Problem requirements :: Would you please repeat all of the data exactly, omitting the pictures?

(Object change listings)
- - - - -

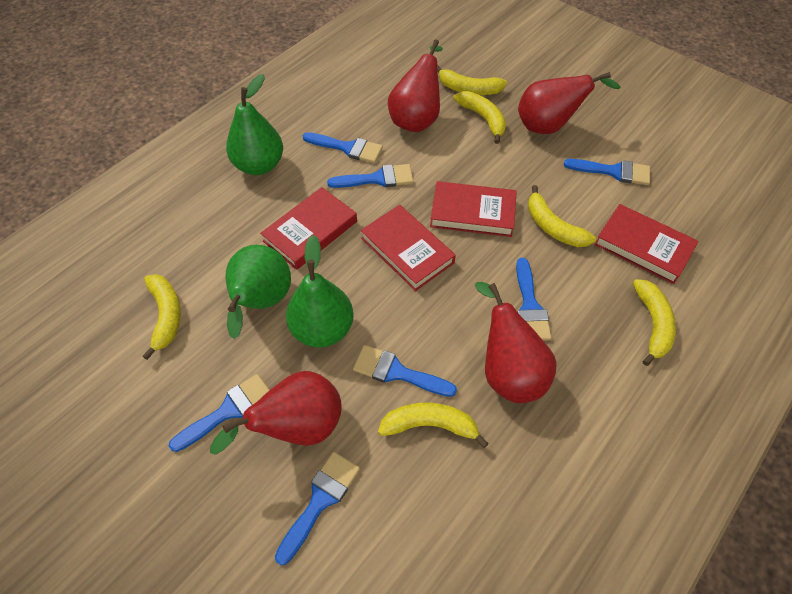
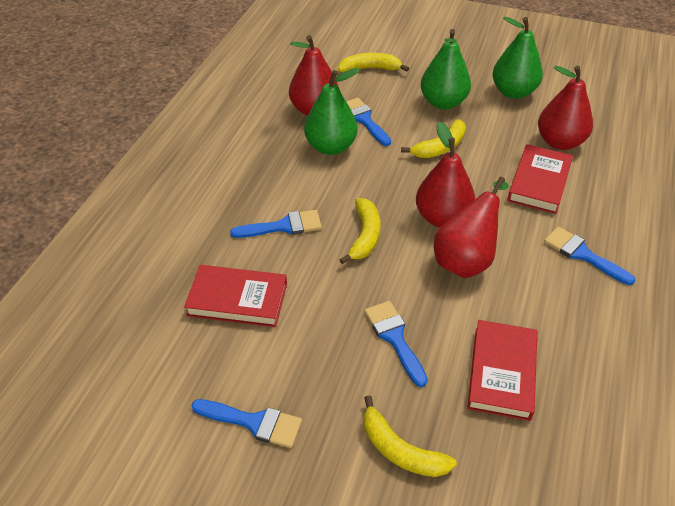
blue brush: 7 -> 5
red book: 4 -> 3
yellow banana: 6 -> 4

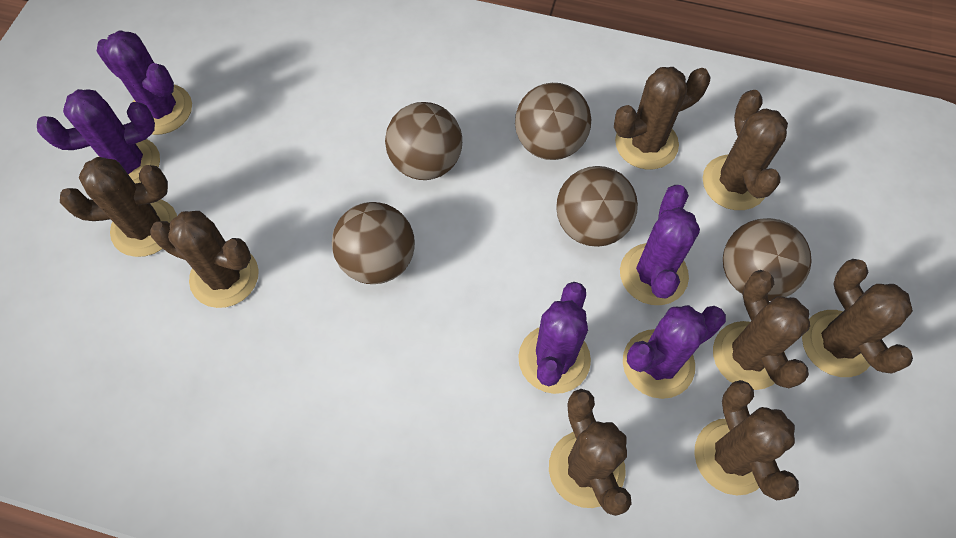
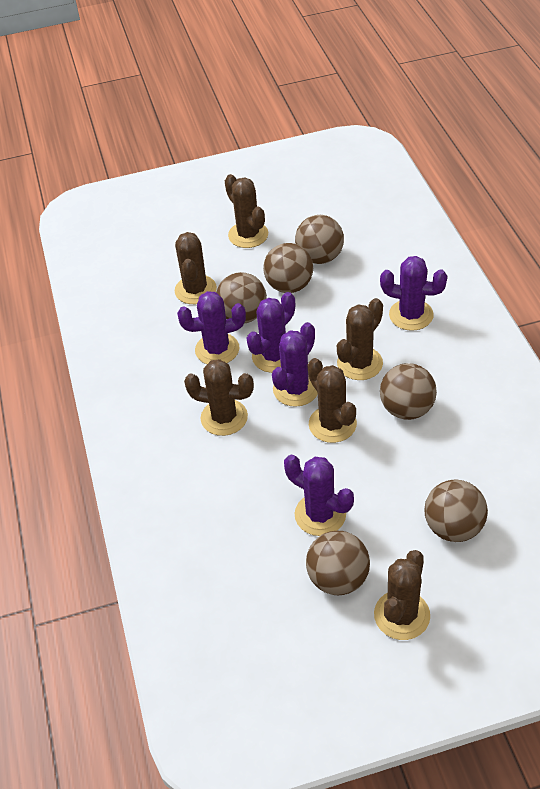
brown ball: 5 -> 6
brown cactus: 8 -> 6

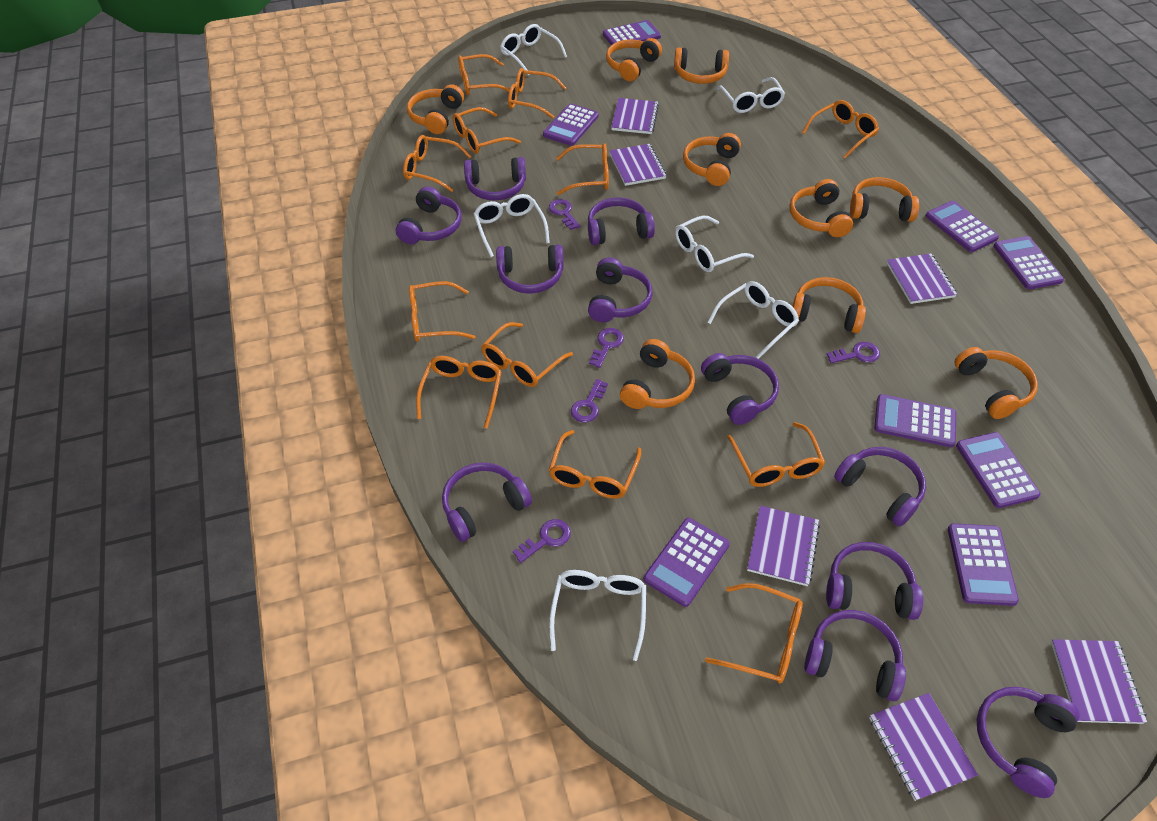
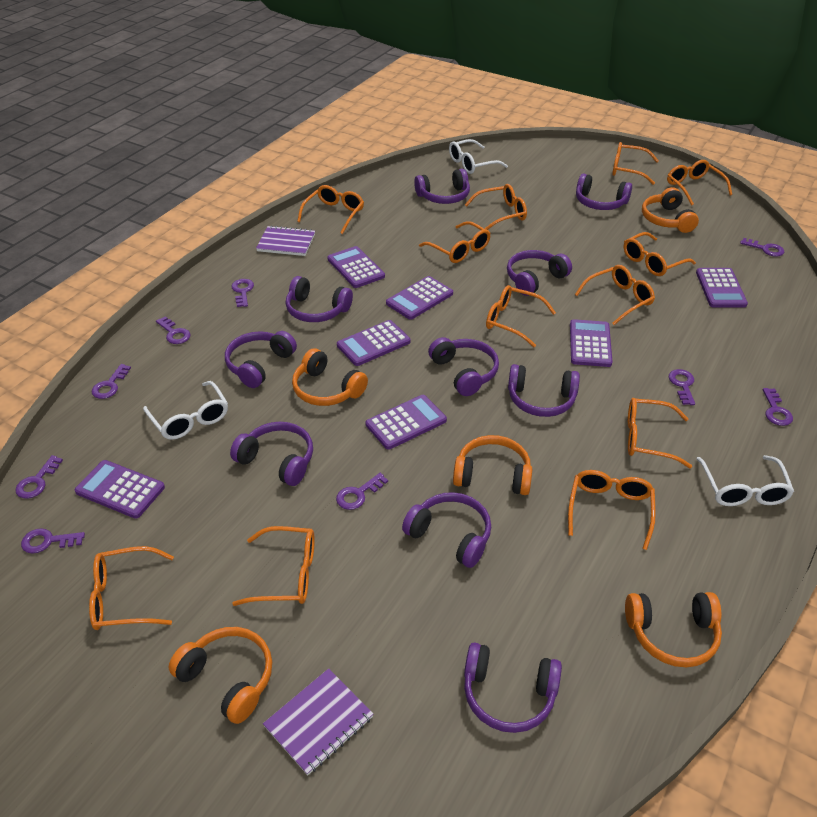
orange headphones: 9 -> 5
purple calculator: 8 -> 7
purple headphones: 11 -> 10
purple key: 5 -> 9
purple notebook: 6 -> 2
white glasses: 6 -> 3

- - - - -

Your solution ::
blue brush: 7 -> 5
red book: 4 -> 3
yellow banana: 6 -> 4

brown ball: 5 -> 6
brown cactus: 8 -> 6

orange headphones: 9 -> 5
purple calculator: 8 -> 7
purple headphones: 11 -> 10
purple key: 5 -> 9
purple notebook: 6 -> 2
white glasses: 6 -> 3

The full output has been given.